_Exercise details_:
Everything from the line that contains "PIR1 pin GND: none -> GND" to the end of the records below, both lines included, should be transcribed exactly and returned alone.

_Task inputs_:
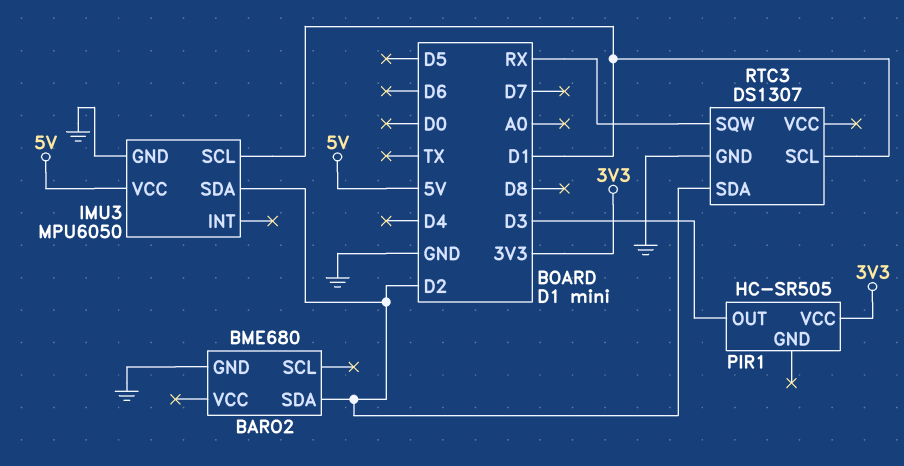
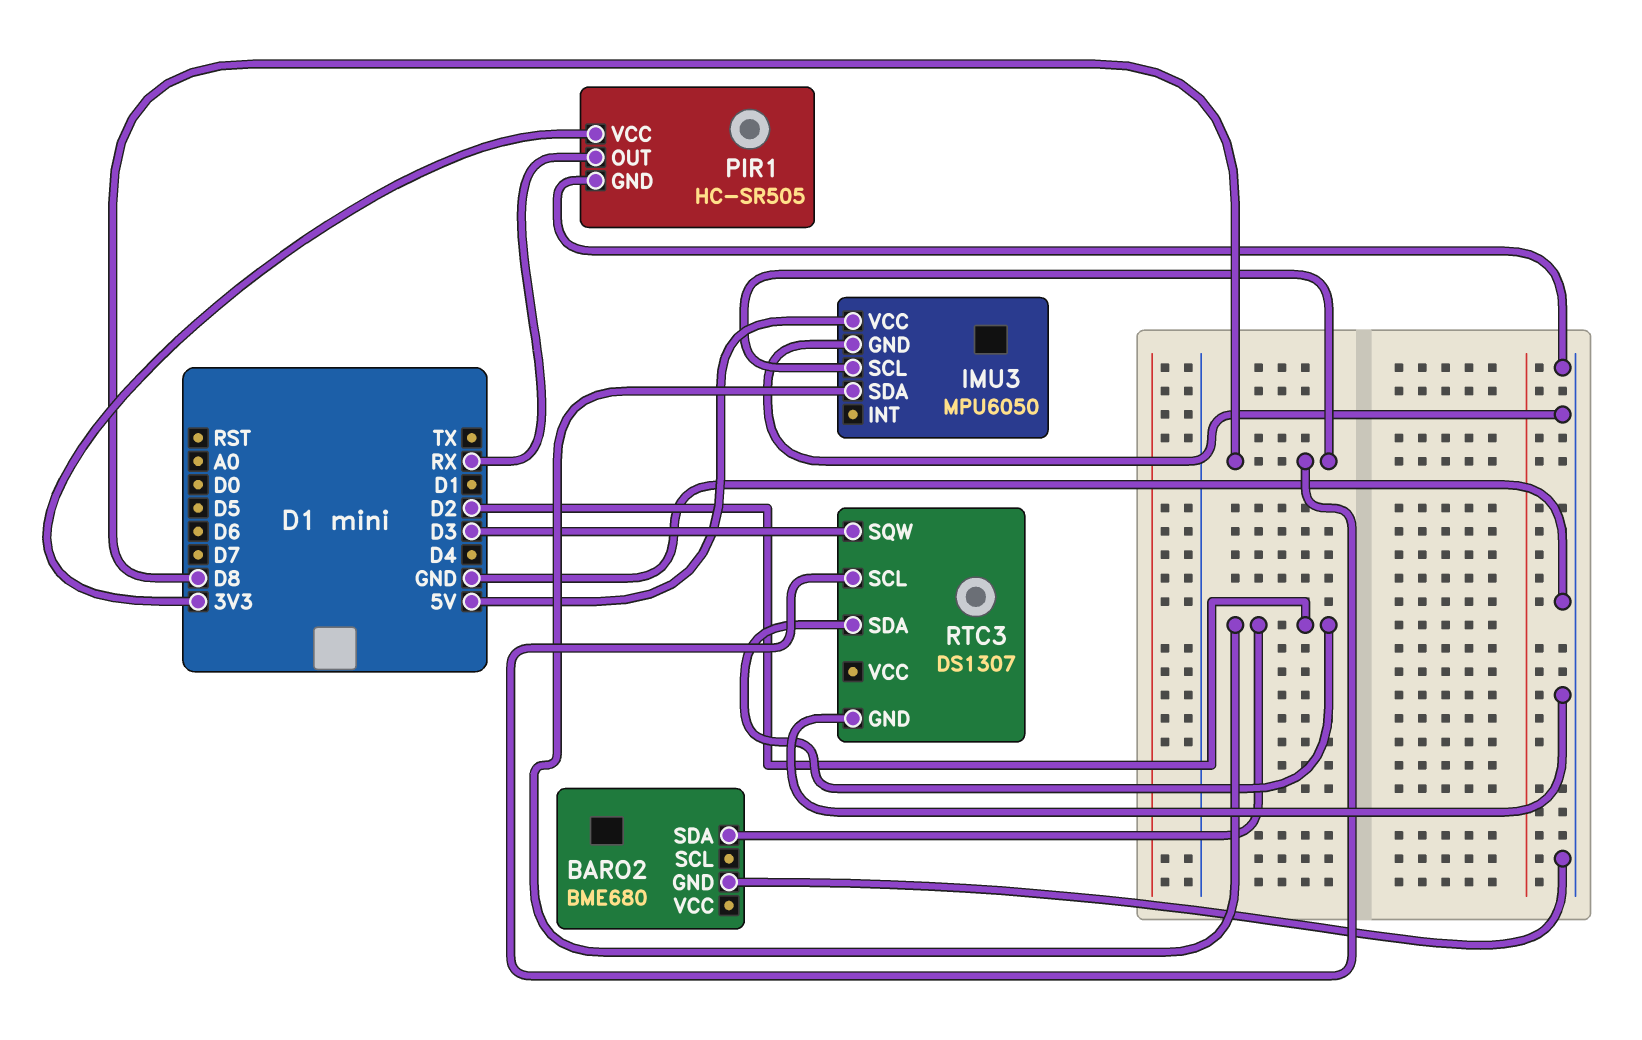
IMU3 pin SCL: D1 -> D8
PIR1 pin GND: none -> GND
PIR1 pin OUT: D3 -> RX
RTC3 pin SCL: D1 -> D8
RTC3 pin SQW: RX -> D3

_Answer for the task_:
PIR1 pin GND: none -> GND
PIR1 pin OUT: D3 -> RX
RTC3 pin SCL: D1 -> D8
RTC3 pin SQW: RX -> D3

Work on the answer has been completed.